Exercise data:
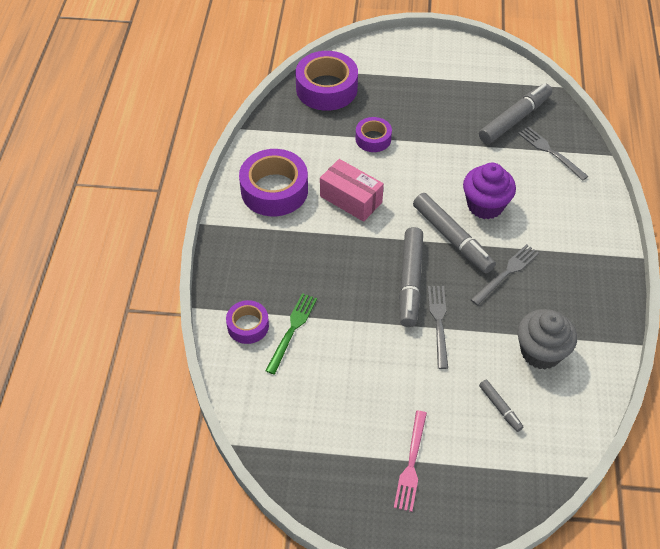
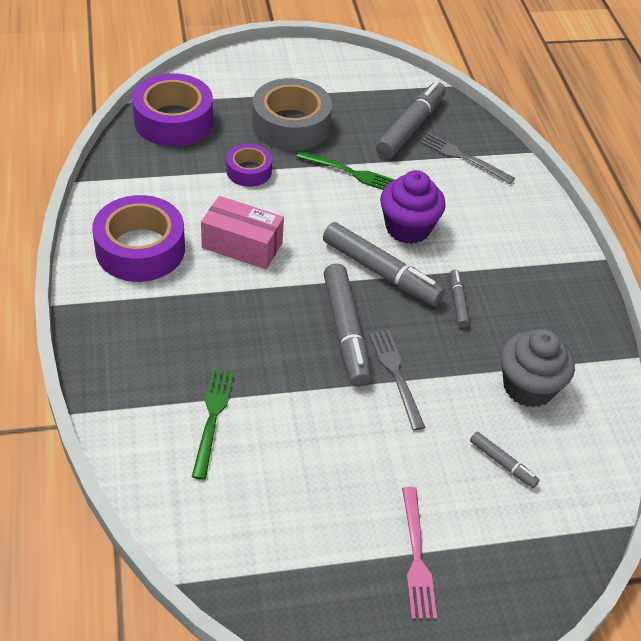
camera: 20 degrees left, 5 degrees down
(248, 326) = (152, 423): purple tape -> none
(417, 104) = (291, 125): none -> grey tape
(453, 152) = (351, 173): none -> green fork
(506, 273) = (458, 302): grey fork -> grey marker

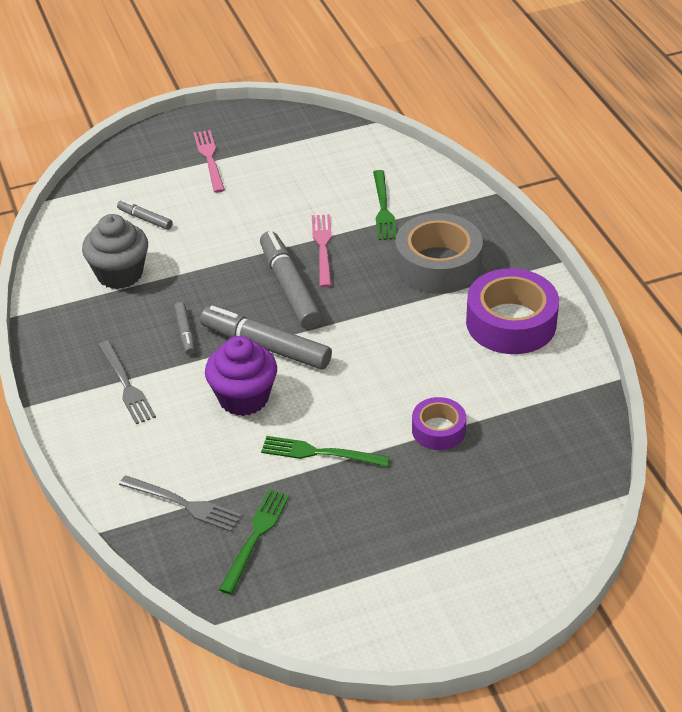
camera: 175 degrees right, 5 degrees down
(173, 121) = (557, 479): purple tape -> none
(242, 245) = (413, 345): pink box -> none
(291, 125) = (411, 505): grey tape -> grey tape (438, 264)
(299, 376) = (323, 247): none -> pink fork
(396, 375) = (238, 263): grey fork -> grey fork (126, 385)
(410, 127) = (256, 537): grey marker -> green fork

Directions: Apart from the pictures, write every entry out again exactly.

Answer area:
camera: 20 degrees left, 5 degrees down
(248, 326) = (152, 423): purple tape -> none
(417, 104) = (291, 125): none -> grey tape
(453, 152) = (351, 173): none -> green fork
(506, 273) = (458, 302): grey fork -> grey marker

camera: 175 degrees right, 5 degrees down
(173, 121) = (557, 479): purple tape -> none
(242, 245) = (413, 345): pink box -> none
(291, 125) = (411, 505): grey tape -> grey tape (438, 264)
(299, 376) = (323, 247): none -> pink fork
(396, 375) = (238, 263): grey fork -> grey fork (126, 385)
(410, 127) = (256, 537): grey marker -> green fork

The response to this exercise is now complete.